**Instructions to follow:**
For the entries below, repeat exactly each line starting with the one that contains "The pure white stacking" and going on through the one that contains "The pure white pill", and no others.

**Record excerpts:**
------------------------------------------------
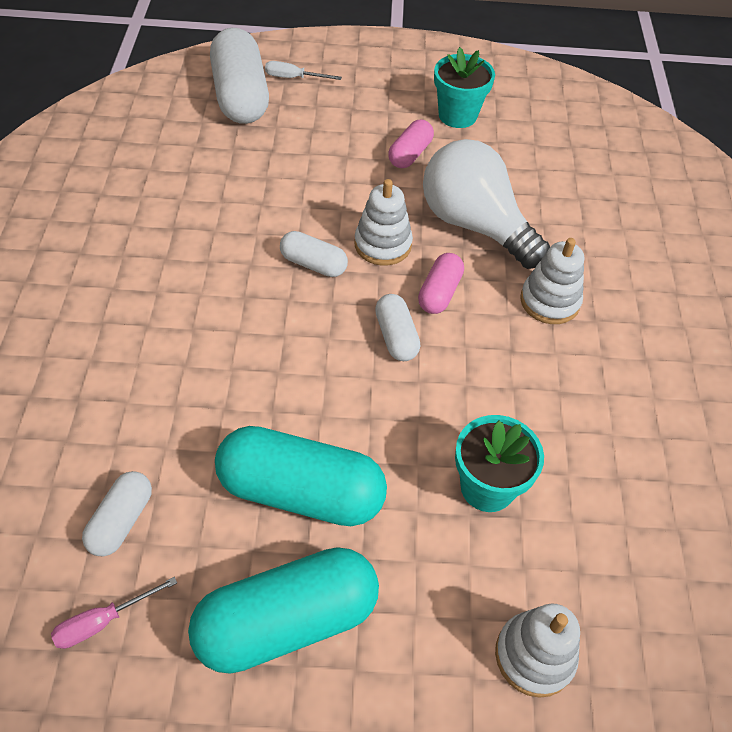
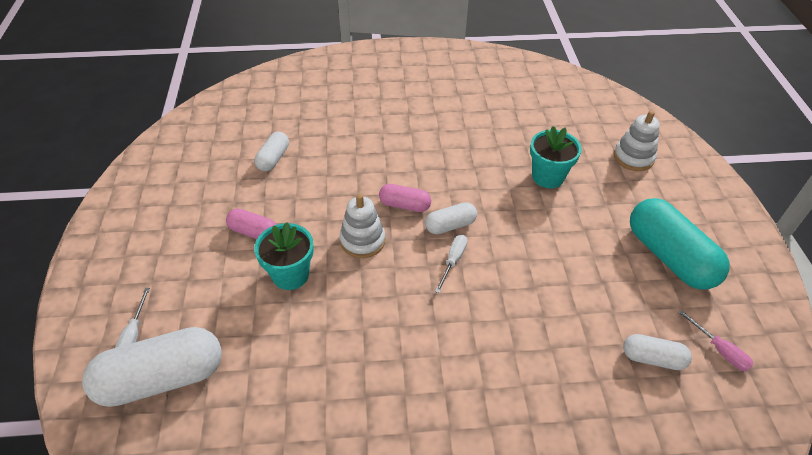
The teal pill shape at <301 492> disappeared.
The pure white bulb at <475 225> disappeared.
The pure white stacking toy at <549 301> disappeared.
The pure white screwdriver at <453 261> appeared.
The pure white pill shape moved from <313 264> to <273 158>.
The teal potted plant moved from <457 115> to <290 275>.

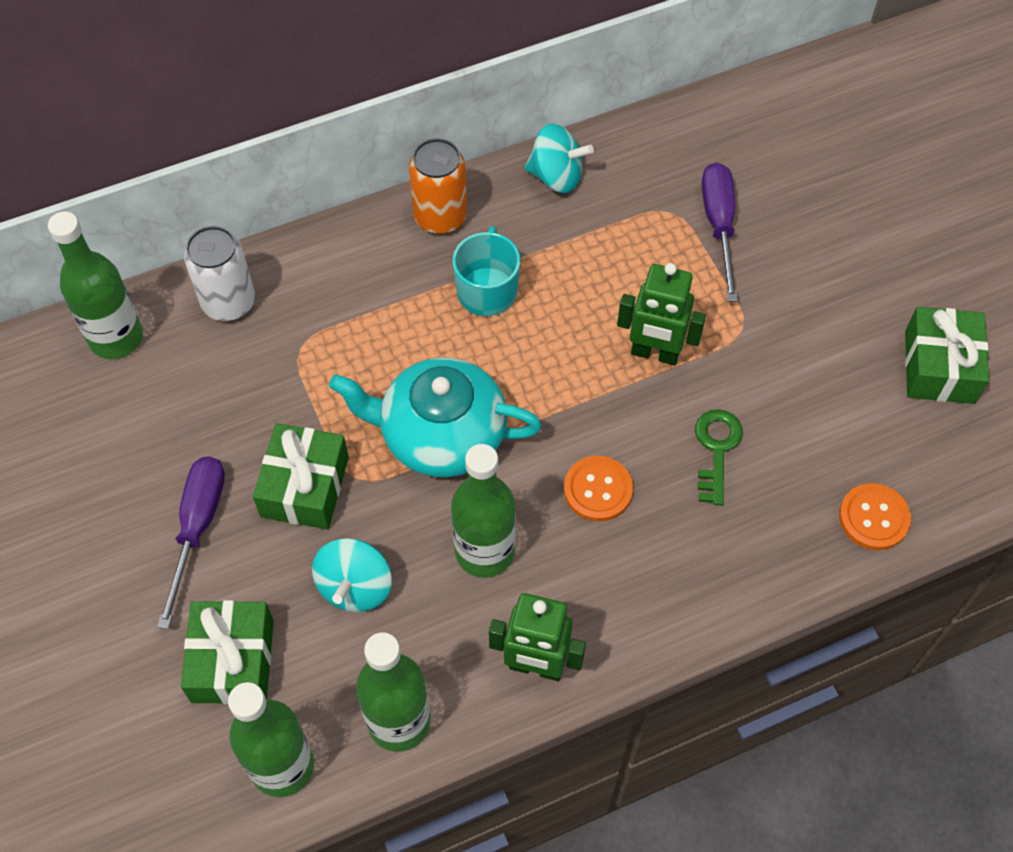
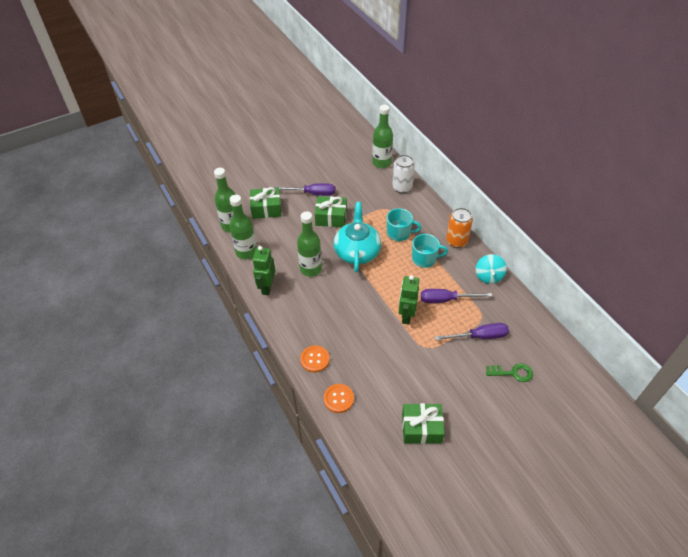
The teal toy top at <355 587> disappeared.
The teal mug at <399 233> appeared.
The purple screwdriver at <446 300> appeared.
The bright orange shirt button moved from <598 490> to <315 359>.
The green latchkey moved from <716 450> to <513 373>.

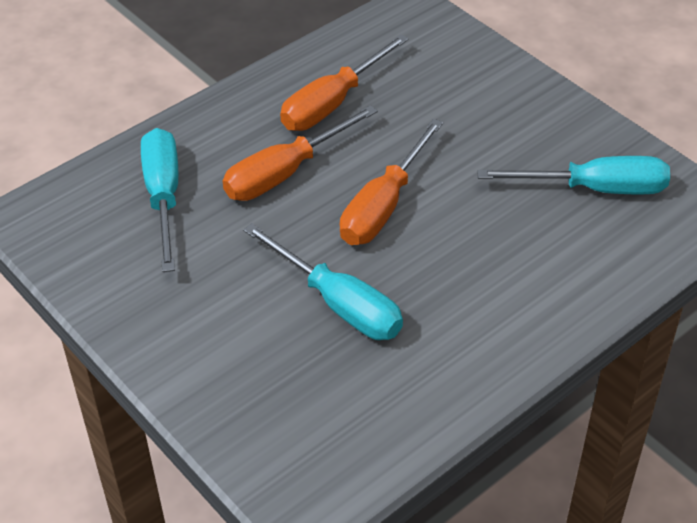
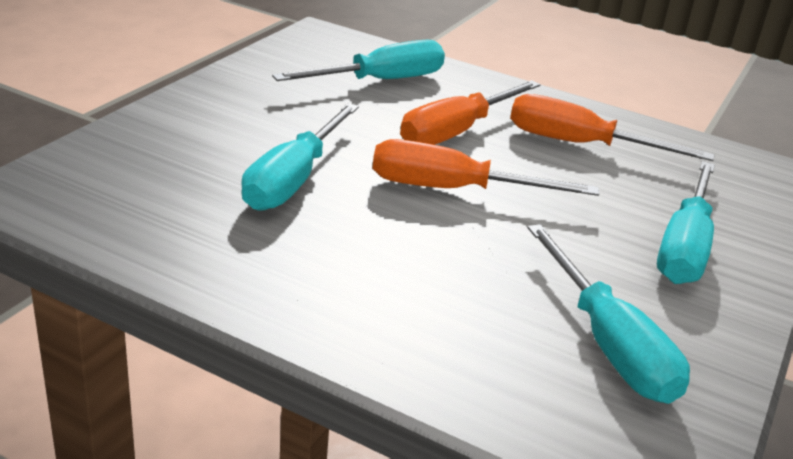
The teal screwdriver at <684 247> appeared.
The bright orange screwdriver at <285 173> turned 75 degrees counterclockwise.

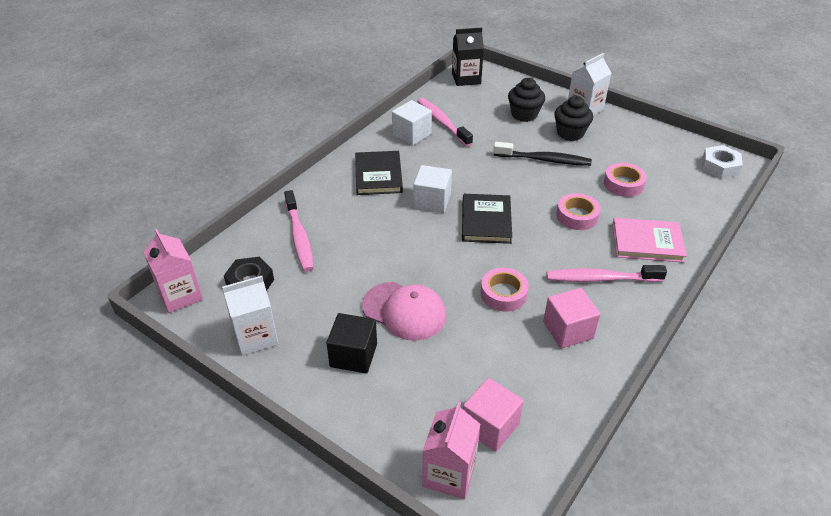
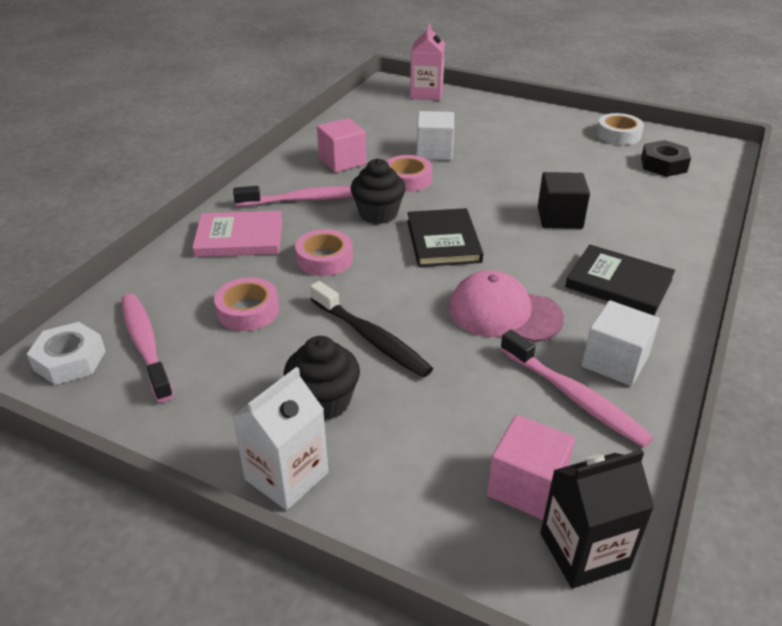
The rosy milk carton at <180 295> disappeared.
The rosy dental brush moved from <299 237> to <145 345>.
The ebony cube moved from <353 355> to <559 218>.
The rosy baseball cap moved from <404 311> to <504 313>.
The pure white cube moved from <432 201> to <434 151>.
The rosy cube moved from <490 426> to <526 486>.
The ebony cupcake moved from <524 114> to <378 214>.
The pure white milk carton at <255 337> was replaced by the pure white roll of tape at <618 135>.
The ebony hardcover at <378 175> turned 45 degrees counterclockwise.
The ebony dental brush at <544 160> turned 135 degrees counterclockwise.

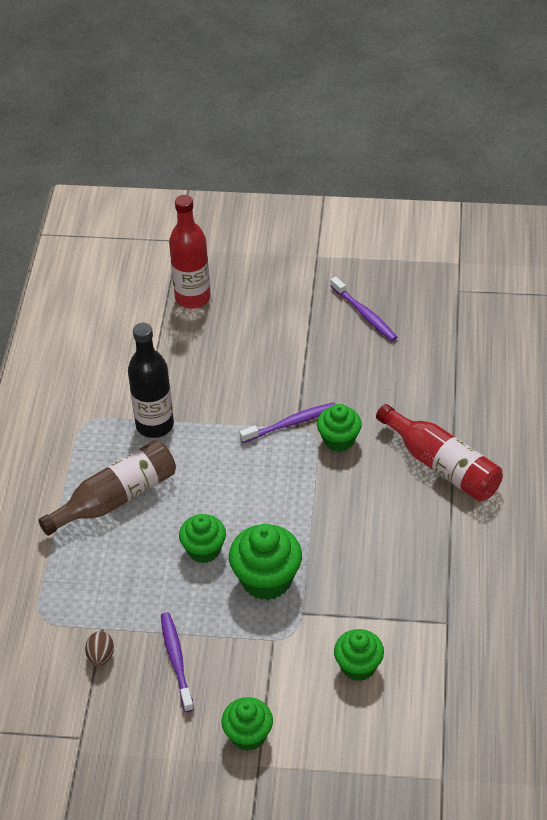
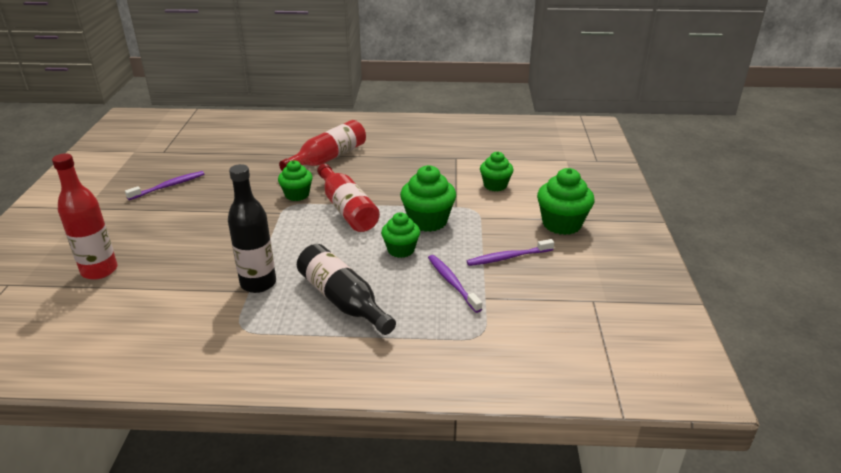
The dark brown egg shape at <101 656> disappeared.
The red flask at <347 209> appeared.
The purple dental brush moved from <291 423> to <452 283>.
The dark brown flask at <115 498> became the ebony flask at <343 300>.
The green cupcake at <248 735> changed to 1.52 times the size.

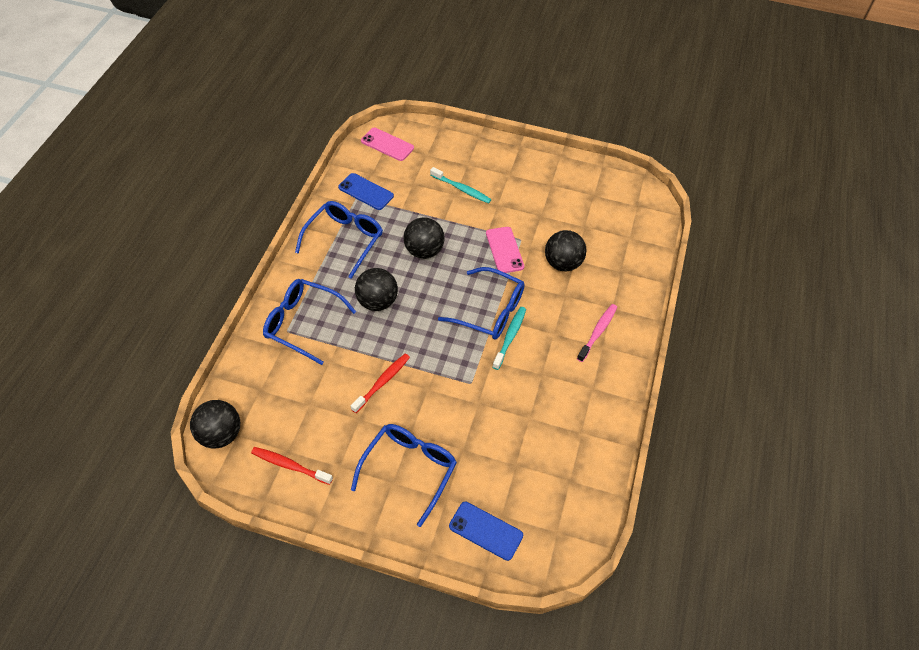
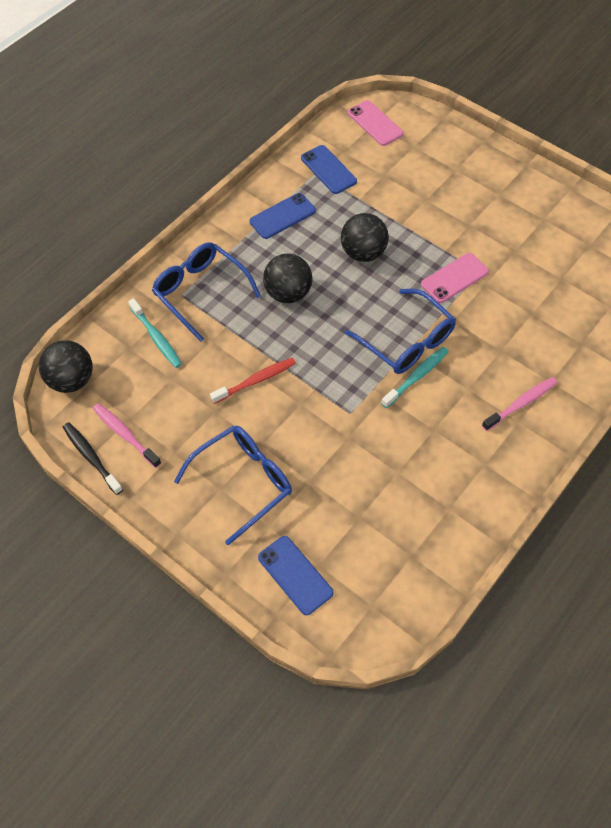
The ebony sphere at <562 263> disappeared.
The ebony dental brush at <91 457> appeared.
The teal dental brush moved from <461 189> to <156 337>.
The royal blue glasses at <344 240> was replaced by the royal blue phone at <282 216>.
The red dental brush at <290 466> became the rosy dental brush at <125 435>.
The rosy phone at <504 250> turned 45 degrees clockwise.

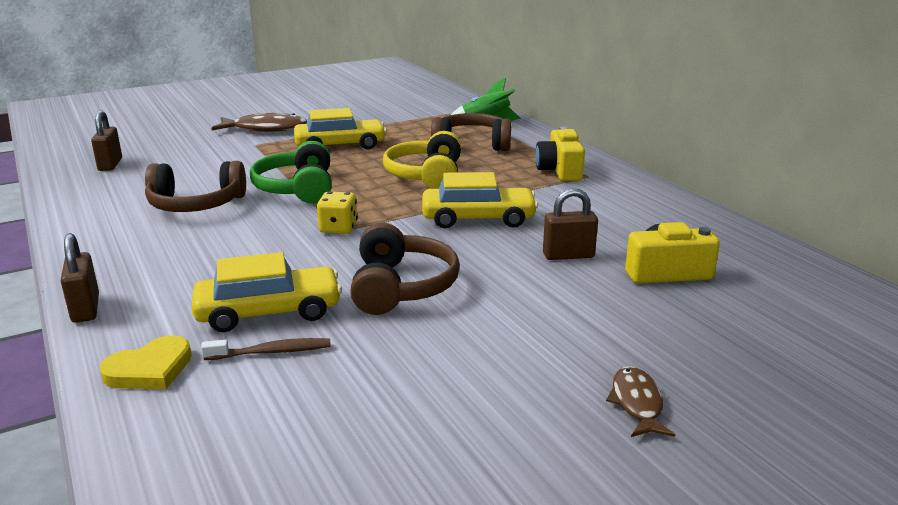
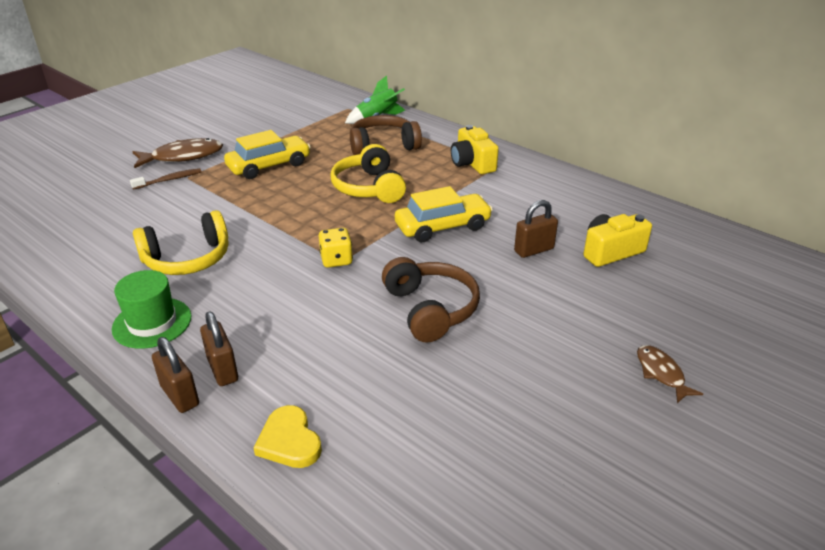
The yellow automobile at <269 312> disappeared.
The green over-ear headphones at <297 188> disappeared.
The green top hat at <152 323> appeared.
The dark brown lock moved from <110 165> to <222 369>.
The dark brown dental brush moved from <272 352> to <169 180>.
The dark brown over-ear headphones at <196 204> became the yellow over-ear headphones at <188 259>.
The yellow heart at <150 369> turned 120 degrees clockwise.

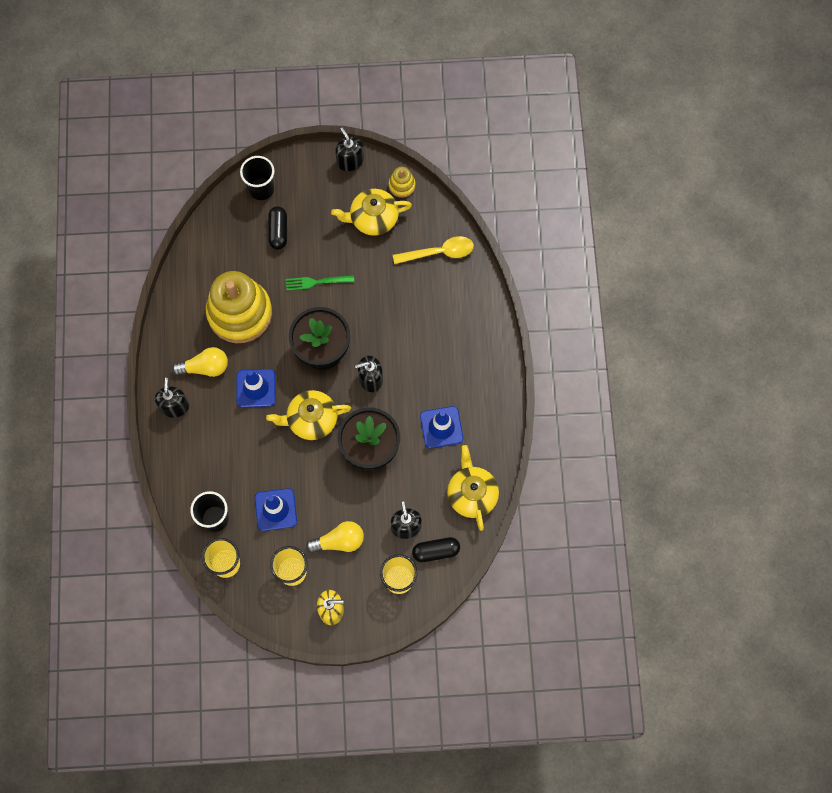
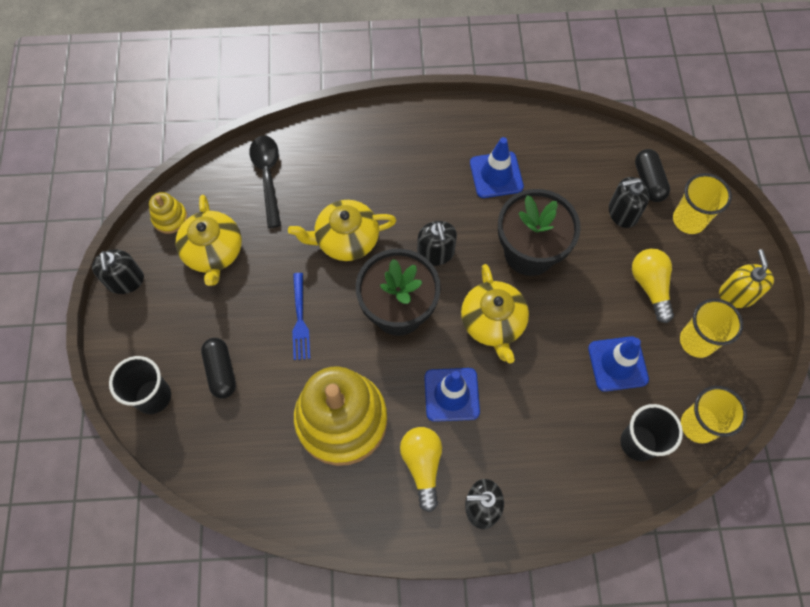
The yellow china teapot moved from <472 494> to <346 239>.
The green table fork at <317 282> became the royal blue table fork at <300 319>.
The yellow teaspoon at <438 252> became the ebony teaspoon at <268 177>.
The ebony pill shape at <278 231> turned 75 degrees clockwise.
The ebony soap dispenser at <350 161> turned 75 degrees counterclockwise.

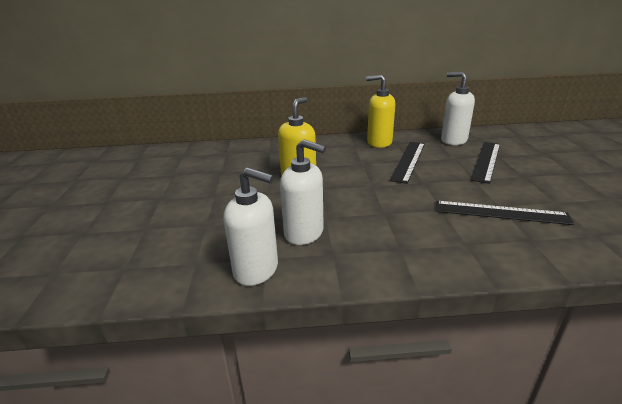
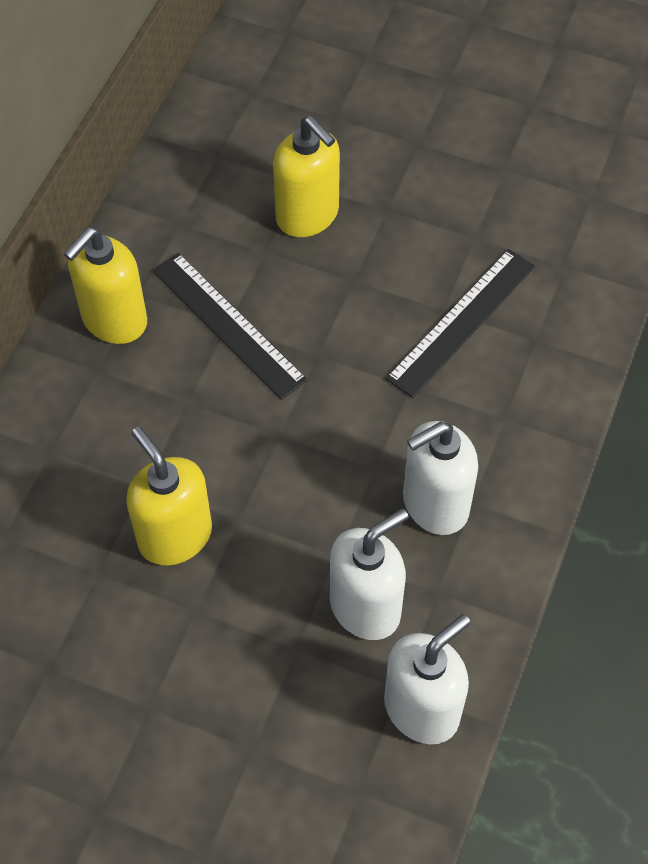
The pure white soap dispenser moved from <453 140> to <435 504>.
The ebony measuring stick at <486 161> was replaced by the yellow soap dispenser at <307 215>.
------------------------------------------------
**Result for this exercise:**
The pure white stacking toy at <549 301> disappeared.
The pure white screwdriver at <453 261> appeared.
The pure white pill shape moved from <313 264> to <273 158>.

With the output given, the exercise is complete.